== Task instructions ==
An exact transcription of the entries is required, with no images included.

------------------------------------

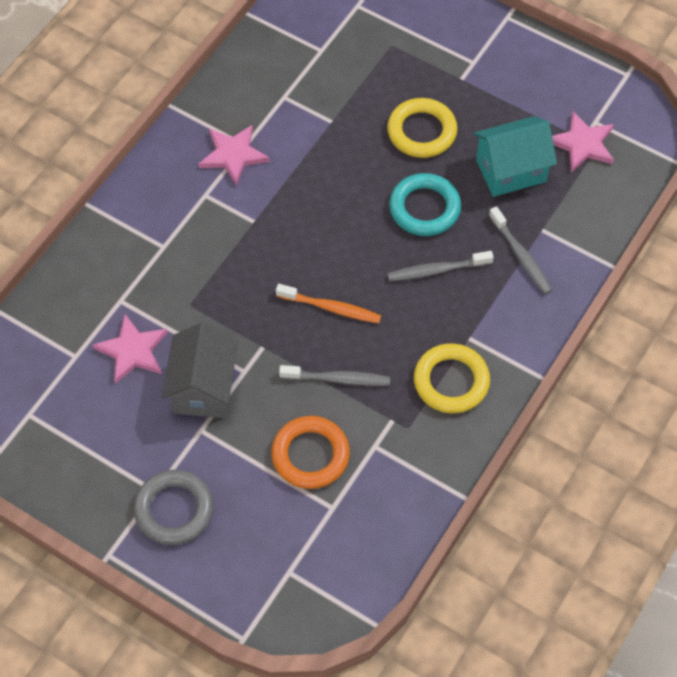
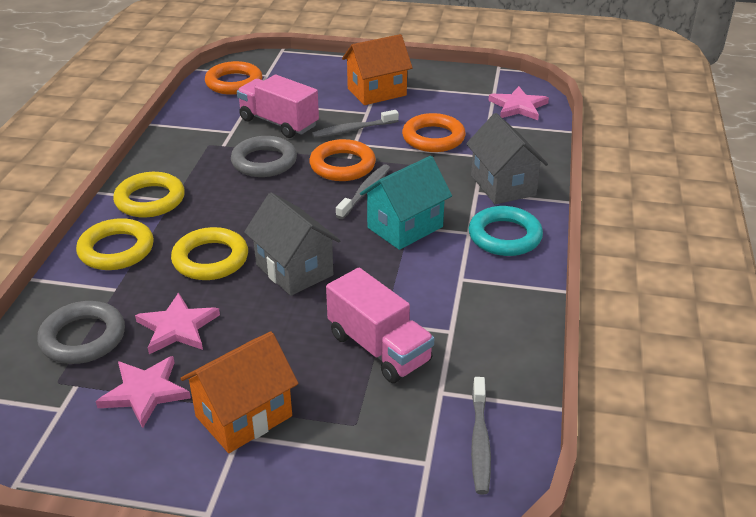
grey house: 1 -> 2
grey ring: 1 -> 2
orange house: 0 -> 2
orange ring: 1 -> 3
orange toothbrush: 1 -> 0
pink truck: 0 -> 2
yellow ring: 2 -> 3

------------------------------------

== Solution to the exercise ==
grey house: 1 -> 2
grey ring: 1 -> 2
orange house: 0 -> 2
orange ring: 1 -> 3
orange toothbrush: 1 -> 0
pink truck: 0 -> 2
yellow ring: 2 -> 3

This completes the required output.